◆ Assigned task:
Copy each line from the entries that the word "black" appears in.

(Scene content tallies)
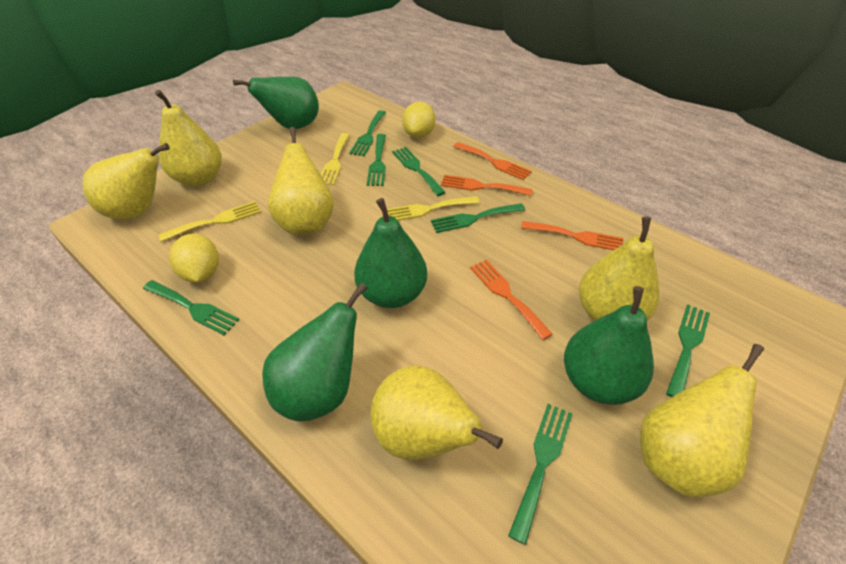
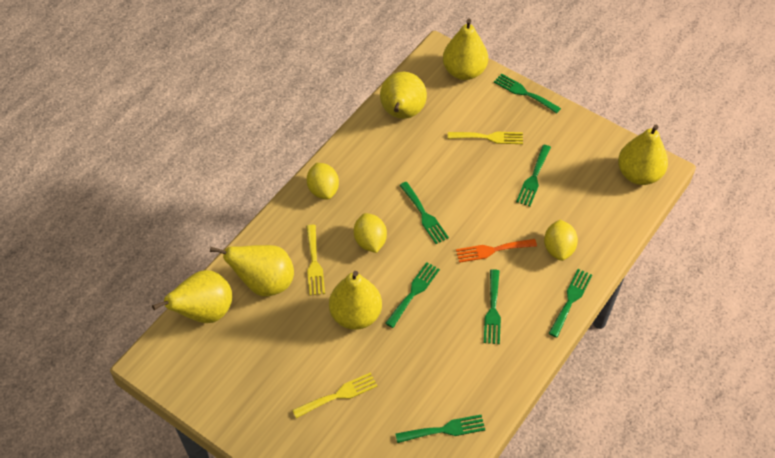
green pear: 4 -> 0
orange fork: 4 -> 1
yellow lemon: 2 -> 3

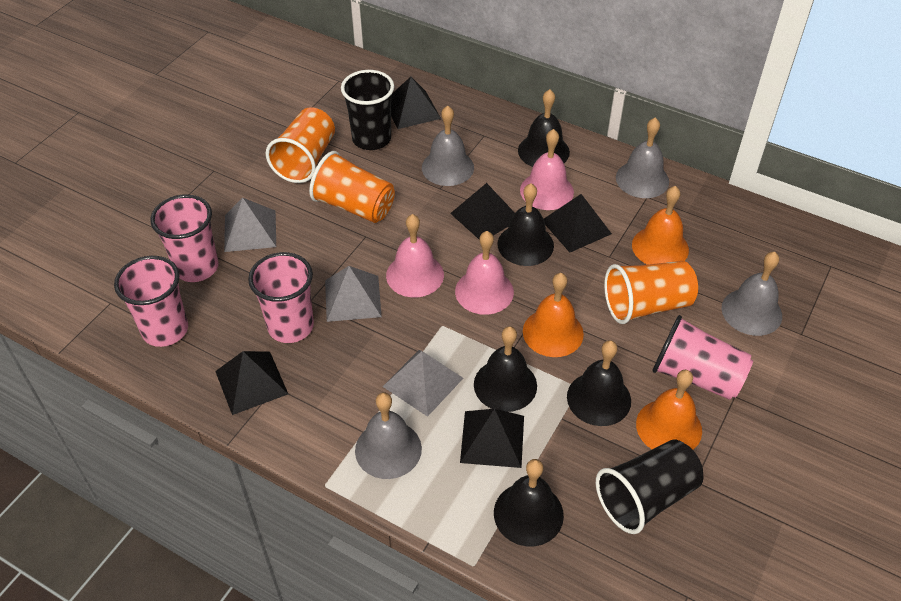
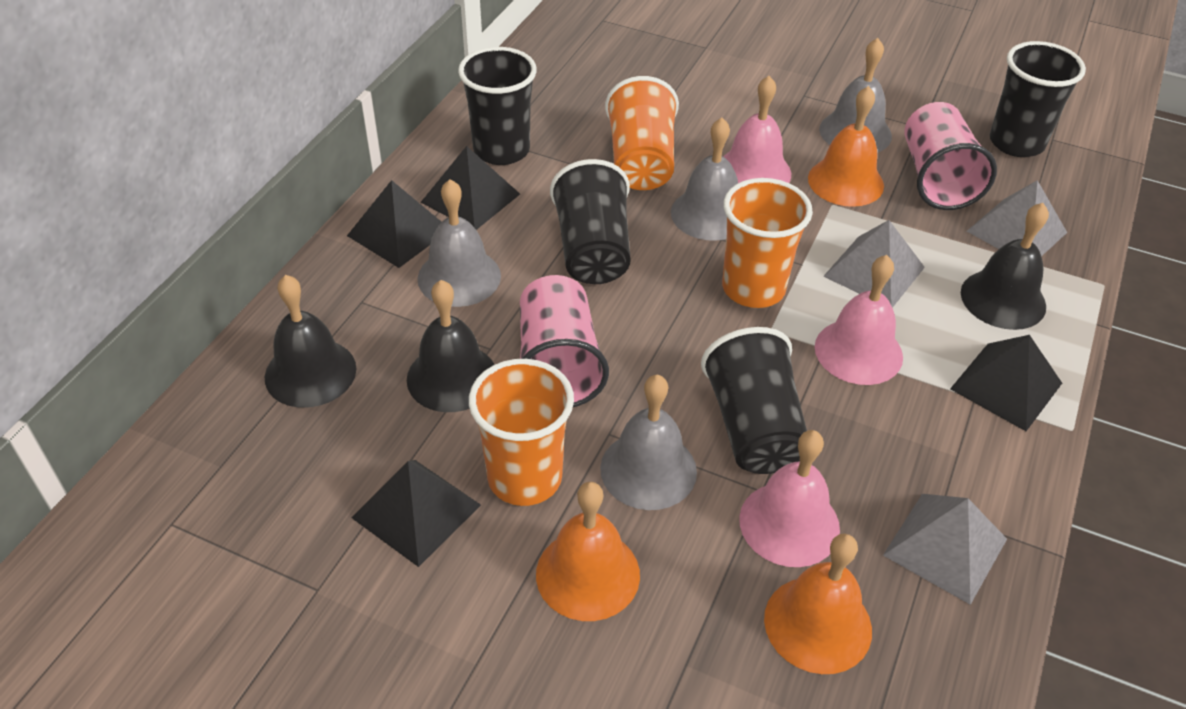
black bell: 5 -> 3
black cup: 2 -> 4
black pyramid: 5 -> 4
pink cup: 4 -> 2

◆ Worked solution:
black bell: 5 -> 3
black cup: 2 -> 4
black pyramid: 5 -> 4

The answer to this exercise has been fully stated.